* **WORK INSTRUCTIONS**
Scan the entries that follow and copy out every line containing "moved".

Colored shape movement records
^^^^
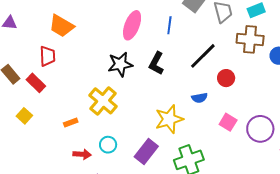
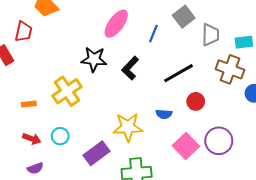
pink square: (228, 122) -> (186, 146), size x1.4
purple circle: (260, 129) -> (219, 141), moved

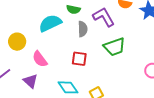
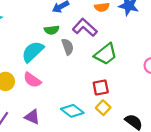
pink semicircle: (40, 59) -> (32, 80), moved
red square: (79, 59) -> (101, 88), moved

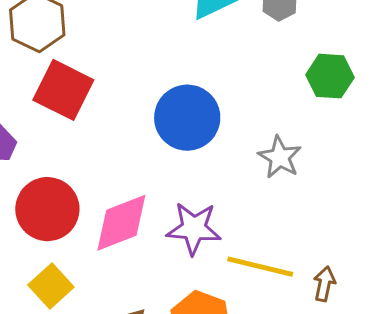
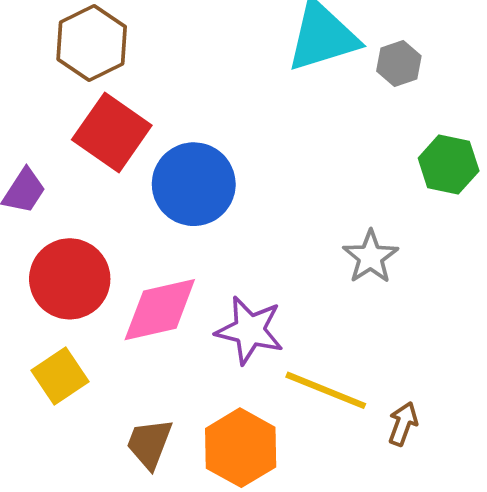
blue circle: (187, 118) -> (194, 184), moved

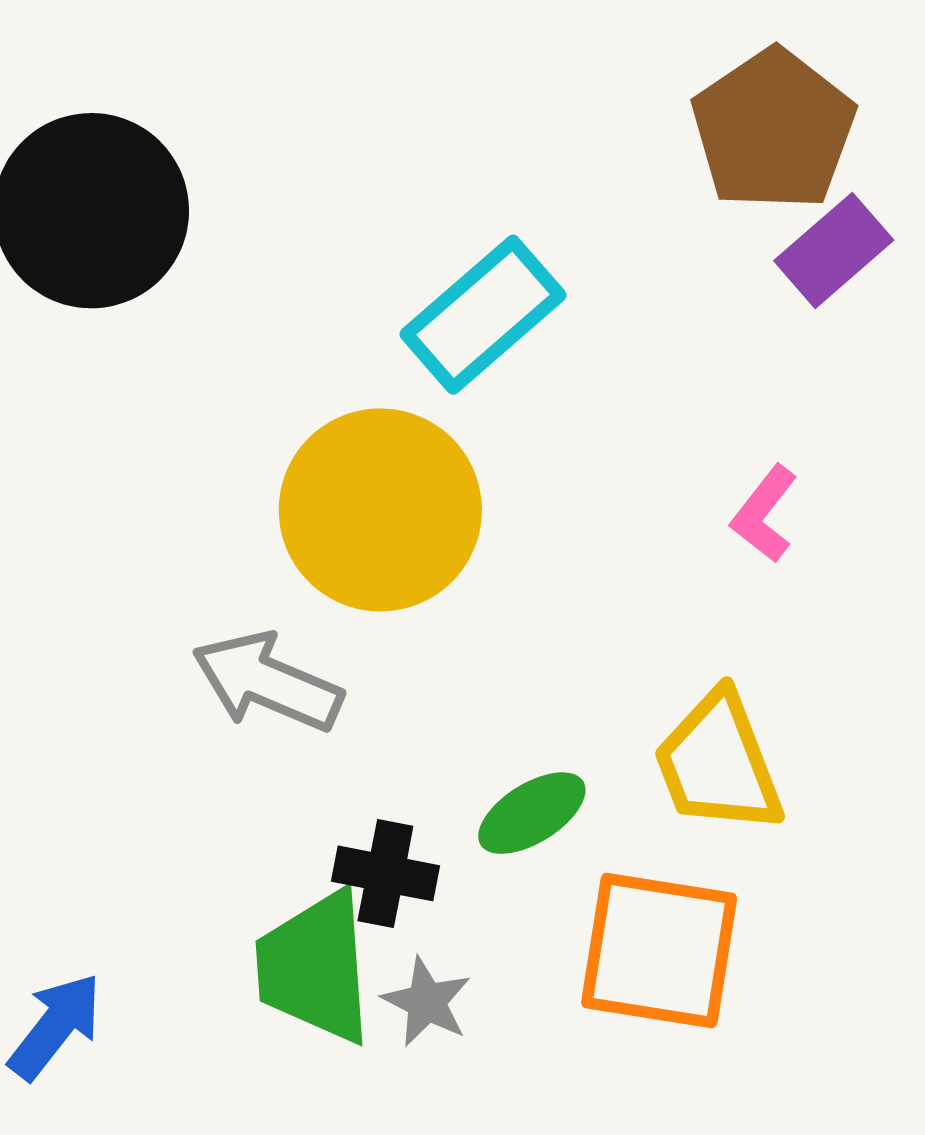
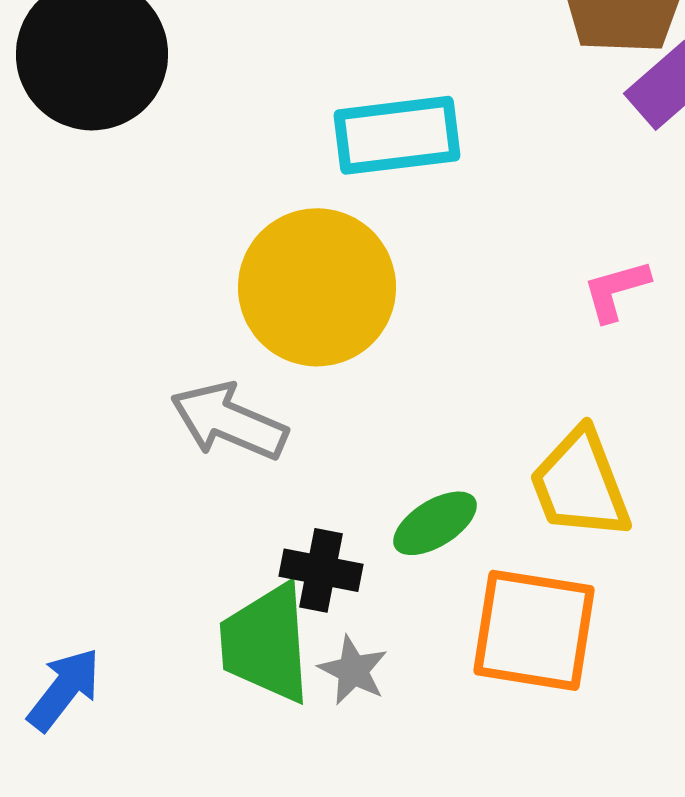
cyan rectangle: (483, 315) -> (397, 135), turned 34
pink L-shape: (764, 514) -> (616, 290), turned 36

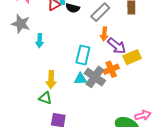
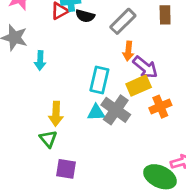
yellow rectangle: (132, 57) -> (139, 86), moved
orange cross: (111, 69) -> (160, 107), moved
green triangle: (45, 98) -> (48, 139), turned 32

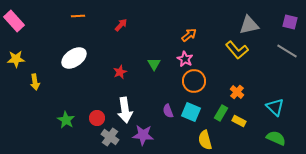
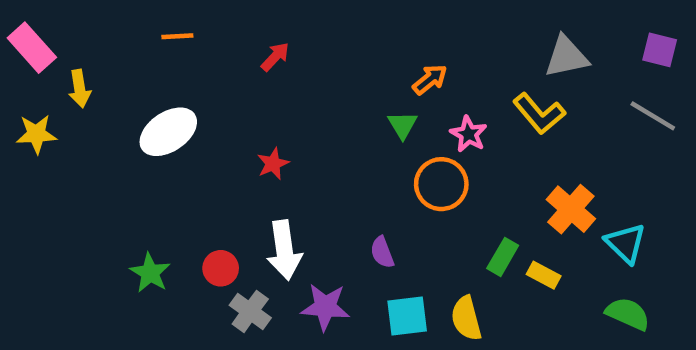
pink star: (185, 59) -> (469, 134), moved
green triangle: (154, 64) -> (403, 125), moved
yellow arrow: (35, 82) -> (80, 89), moved
orange cross: (237, 92) -> (571, 209), moved, size x1.5
cyan square: (191, 112) -> (407, 316), moved, turned -30

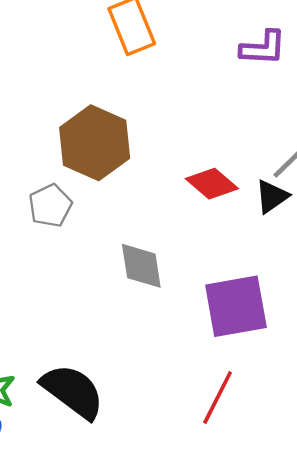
^^^^
* **RESULT FOR THIS EXERCISE**
purple circle: (260, 129) -> (219, 141), moved
pink semicircle: (40, 59) -> (32, 80), moved
red square: (79, 59) -> (101, 88), moved
blue circle: (187, 118) -> (194, 184), moved
yellow rectangle: (132, 57) -> (139, 86), moved
orange cross: (111, 69) -> (160, 107), moved
pink star: (185, 59) -> (469, 134), moved
green triangle: (154, 64) -> (403, 125), moved
yellow arrow: (35, 82) -> (80, 89), moved
orange cross: (237, 92) -> (571, 209), moved, size x1.5
cyan square: (191, 112) -> (407, 316), moved, turned -30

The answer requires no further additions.